▶ _GOAL OF THE EXERCISE_
Return each of the entries below word for word.

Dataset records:
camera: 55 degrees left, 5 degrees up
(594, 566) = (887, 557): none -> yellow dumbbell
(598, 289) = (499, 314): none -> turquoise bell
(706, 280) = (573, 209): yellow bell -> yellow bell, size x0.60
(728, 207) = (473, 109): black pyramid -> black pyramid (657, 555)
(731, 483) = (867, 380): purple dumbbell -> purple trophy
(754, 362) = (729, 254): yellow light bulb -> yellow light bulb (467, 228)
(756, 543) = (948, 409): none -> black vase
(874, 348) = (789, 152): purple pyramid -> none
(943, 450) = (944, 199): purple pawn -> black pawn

▶ _RESULT BELOW_
camera: 55 degrees left, 5 degrees up
(594, 566) = (887, 557): none -> yellow dumbbell
(598, 289) = (499, 314): none -> turquoise bell
(706, 280) = (573, 209): yellow bell -> yellow bell, size x0.60
(728, 207) = (473, 109): black pyramid -> black pyramid (657, 555)
(731, 483) = (867, 380): purple dumbbell -> purple trophy
(754, 362) = (729, 254): yellow light bulb -> yellow light bulb (467, 228)
(756, 543) = (948, 409): none -> black vase
(874, 348) = (789, 152): purple pyramid -> none
(943, 450) = (944, 199): purple pawn -> black pawn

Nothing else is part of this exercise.